(Object correspondence data)

--- --- ---

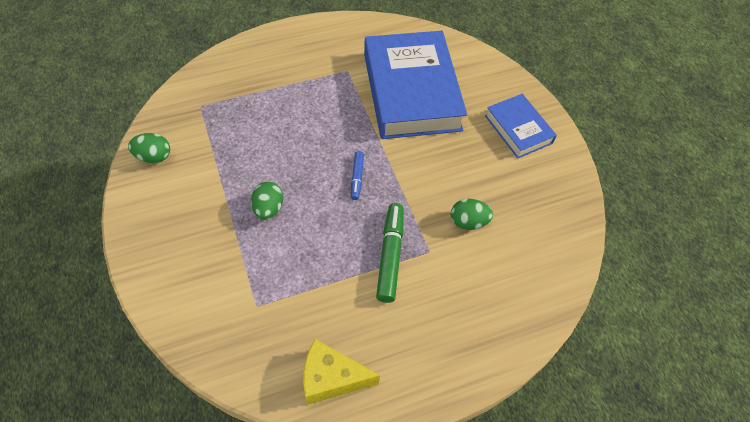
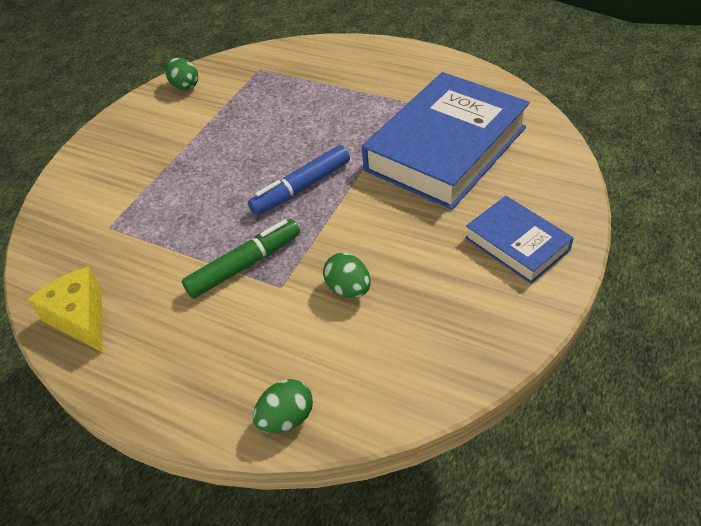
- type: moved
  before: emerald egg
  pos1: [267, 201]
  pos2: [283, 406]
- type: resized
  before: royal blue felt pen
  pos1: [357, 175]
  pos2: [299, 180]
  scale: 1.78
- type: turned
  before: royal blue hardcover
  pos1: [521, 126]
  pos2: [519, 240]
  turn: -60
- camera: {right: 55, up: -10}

--- --- ---

• [Assignment]
With the line containing "pos2: [299, 180]" as the first, output each line through the final line of the entries above, exactly.

• [Result]
  pos2: [299, 180]
  scale: 1.78
- type: turned
  before: royal blue hardcover
  pos1: [521, 126]
  pos2: [519, 240]
  turn: -60
- camera: {right: 55, up: -10}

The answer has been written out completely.